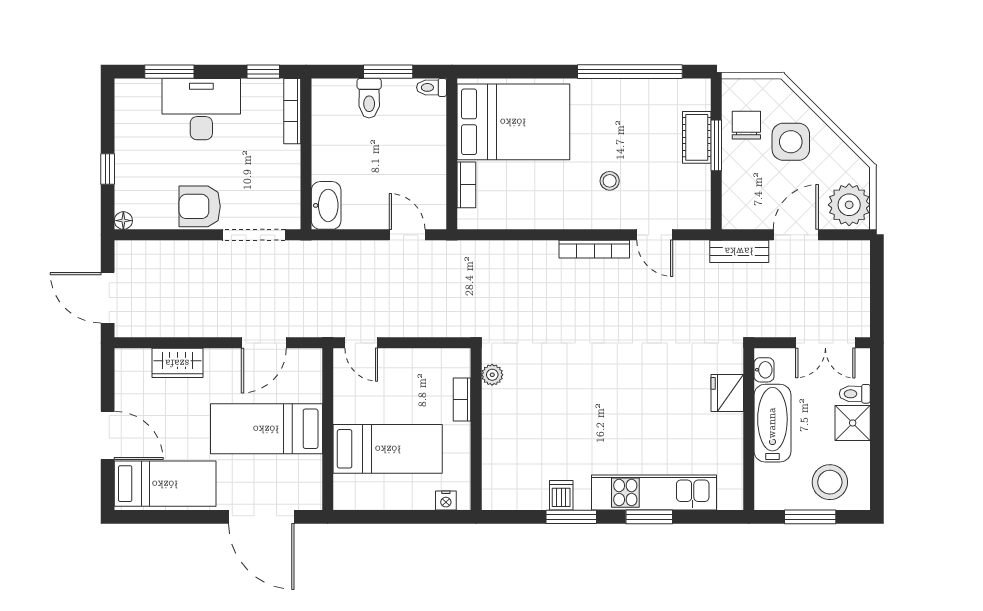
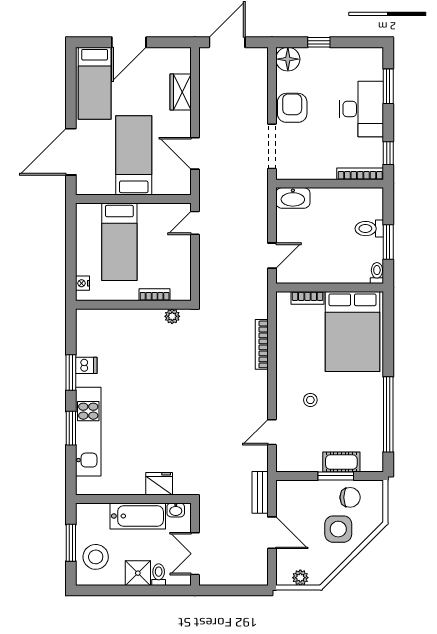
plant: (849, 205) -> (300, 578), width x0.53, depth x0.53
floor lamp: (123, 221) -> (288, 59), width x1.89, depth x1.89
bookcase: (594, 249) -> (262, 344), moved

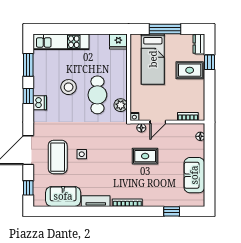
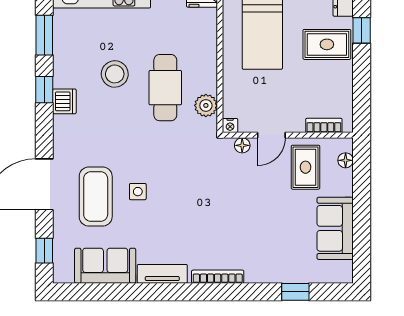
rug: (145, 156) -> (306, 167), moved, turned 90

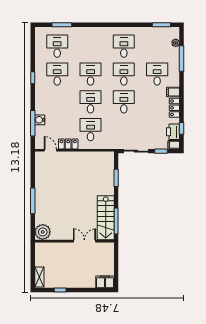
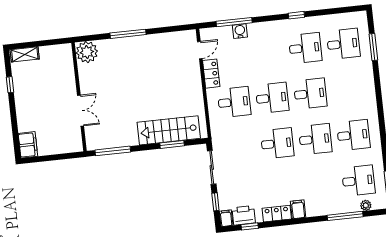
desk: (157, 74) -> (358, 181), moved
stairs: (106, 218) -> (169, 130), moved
------------
### Task to complete:
Repeat the data exactly. No pictures should appear.

### Task solution:
plant: (849, 205) -> (300, 578), width x0.53, depth x0.53
floor lamp: (123, 221) -> (288, 59), width x1.89, depth x1.89
bookcase: (594, 249) -> (262, 344), moved

rug: (145, 156) -> (306, 167), moved, turned 90

desk: (157, 74) -> (358, 181), moved
stairs: (106, 218) -> (169, 130), moved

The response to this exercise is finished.